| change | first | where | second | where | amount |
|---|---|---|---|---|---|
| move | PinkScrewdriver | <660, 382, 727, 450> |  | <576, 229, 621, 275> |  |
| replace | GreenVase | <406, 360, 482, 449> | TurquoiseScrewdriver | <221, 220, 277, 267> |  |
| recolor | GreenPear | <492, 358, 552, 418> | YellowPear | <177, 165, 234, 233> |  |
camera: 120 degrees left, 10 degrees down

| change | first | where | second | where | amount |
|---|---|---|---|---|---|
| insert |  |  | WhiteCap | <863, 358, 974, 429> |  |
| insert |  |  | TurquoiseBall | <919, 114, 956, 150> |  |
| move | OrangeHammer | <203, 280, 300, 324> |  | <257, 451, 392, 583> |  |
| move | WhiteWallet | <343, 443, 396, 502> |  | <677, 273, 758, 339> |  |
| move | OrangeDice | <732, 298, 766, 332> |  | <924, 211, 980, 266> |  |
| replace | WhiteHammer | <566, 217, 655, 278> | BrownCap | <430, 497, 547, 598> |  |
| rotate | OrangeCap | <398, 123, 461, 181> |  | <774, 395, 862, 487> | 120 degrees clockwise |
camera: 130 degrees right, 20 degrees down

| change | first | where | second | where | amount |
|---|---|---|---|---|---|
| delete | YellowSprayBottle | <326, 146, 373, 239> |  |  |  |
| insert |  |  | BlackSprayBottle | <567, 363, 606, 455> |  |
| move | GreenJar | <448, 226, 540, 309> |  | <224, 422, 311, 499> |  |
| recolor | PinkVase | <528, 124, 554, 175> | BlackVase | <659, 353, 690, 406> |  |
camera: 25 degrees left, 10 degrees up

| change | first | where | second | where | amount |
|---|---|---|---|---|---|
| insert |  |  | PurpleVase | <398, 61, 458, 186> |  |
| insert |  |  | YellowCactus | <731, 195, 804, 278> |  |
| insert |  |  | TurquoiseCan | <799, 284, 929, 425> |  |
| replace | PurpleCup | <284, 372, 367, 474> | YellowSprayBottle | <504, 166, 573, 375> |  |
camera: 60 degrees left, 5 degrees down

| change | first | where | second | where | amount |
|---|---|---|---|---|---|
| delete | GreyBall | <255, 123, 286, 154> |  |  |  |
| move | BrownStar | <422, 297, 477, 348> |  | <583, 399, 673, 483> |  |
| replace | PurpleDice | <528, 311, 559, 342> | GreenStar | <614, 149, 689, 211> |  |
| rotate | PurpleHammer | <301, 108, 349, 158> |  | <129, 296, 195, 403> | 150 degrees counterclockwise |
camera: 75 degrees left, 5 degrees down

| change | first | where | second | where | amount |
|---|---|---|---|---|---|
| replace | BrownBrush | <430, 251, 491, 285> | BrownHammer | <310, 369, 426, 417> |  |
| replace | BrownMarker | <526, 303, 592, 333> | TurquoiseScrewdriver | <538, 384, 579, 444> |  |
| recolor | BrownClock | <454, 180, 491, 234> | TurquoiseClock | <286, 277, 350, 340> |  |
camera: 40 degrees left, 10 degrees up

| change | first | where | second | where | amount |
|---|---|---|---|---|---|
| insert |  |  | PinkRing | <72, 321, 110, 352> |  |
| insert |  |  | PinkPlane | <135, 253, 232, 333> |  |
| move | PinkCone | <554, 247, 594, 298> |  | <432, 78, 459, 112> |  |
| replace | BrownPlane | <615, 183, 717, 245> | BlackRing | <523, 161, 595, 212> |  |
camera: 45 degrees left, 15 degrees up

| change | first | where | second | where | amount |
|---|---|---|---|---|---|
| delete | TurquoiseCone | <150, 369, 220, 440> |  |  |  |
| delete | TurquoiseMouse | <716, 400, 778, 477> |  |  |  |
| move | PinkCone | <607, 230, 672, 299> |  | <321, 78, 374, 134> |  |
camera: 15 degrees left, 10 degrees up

### What this task involves
Please give an exact restatement of only the lines from the beginning of the material above to the line with "recolor | GreenPear", inclusive.

### Written answer
| change | first | where | second | where | amount |
|---|---|---|---|---|---|
| move | PinkScrewdriver | <660, 382, 727, 450> |  | <576, 229, 621, 275> |  |
| replace | GreenVase | <406, 360, 482, 449> | TurquoiseScrewdriver | <221, 220, 277, 267> |  |
| recolor | GreenPear | <492, 358, 552, 418> | YellowPear | <177, 165, 234, 233> |  |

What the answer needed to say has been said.